• **Action item**
Set down the data below without change, skipping the pictures it holds.

• **Information supplied**

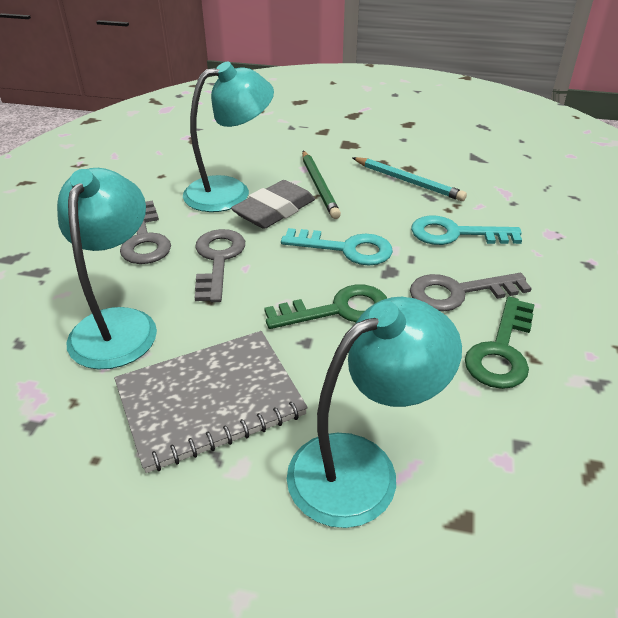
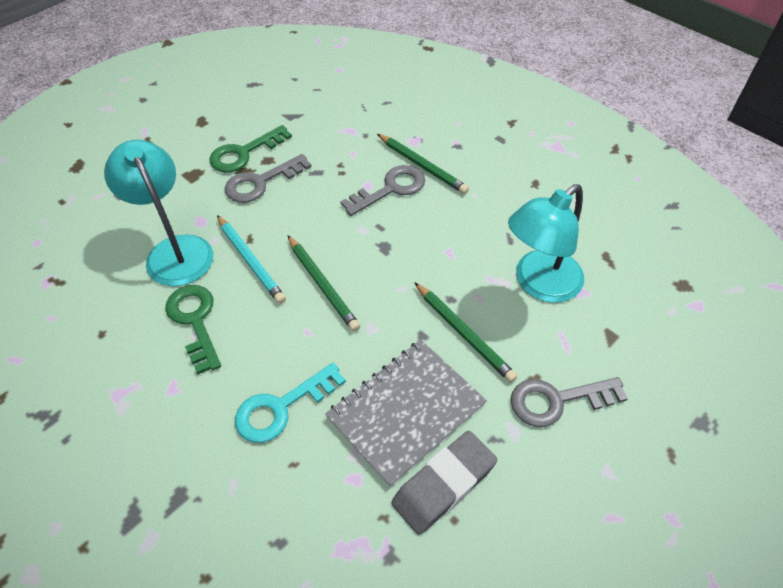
green pencil: 1 -> 3
turquoise key: 2 -> 1
turquoise lamp: 3 -> 2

• **Result for this exercise**
green pencil: 1 -> 3
turquoise key: 2 -> 1
turquoise lamp: 3 -> 2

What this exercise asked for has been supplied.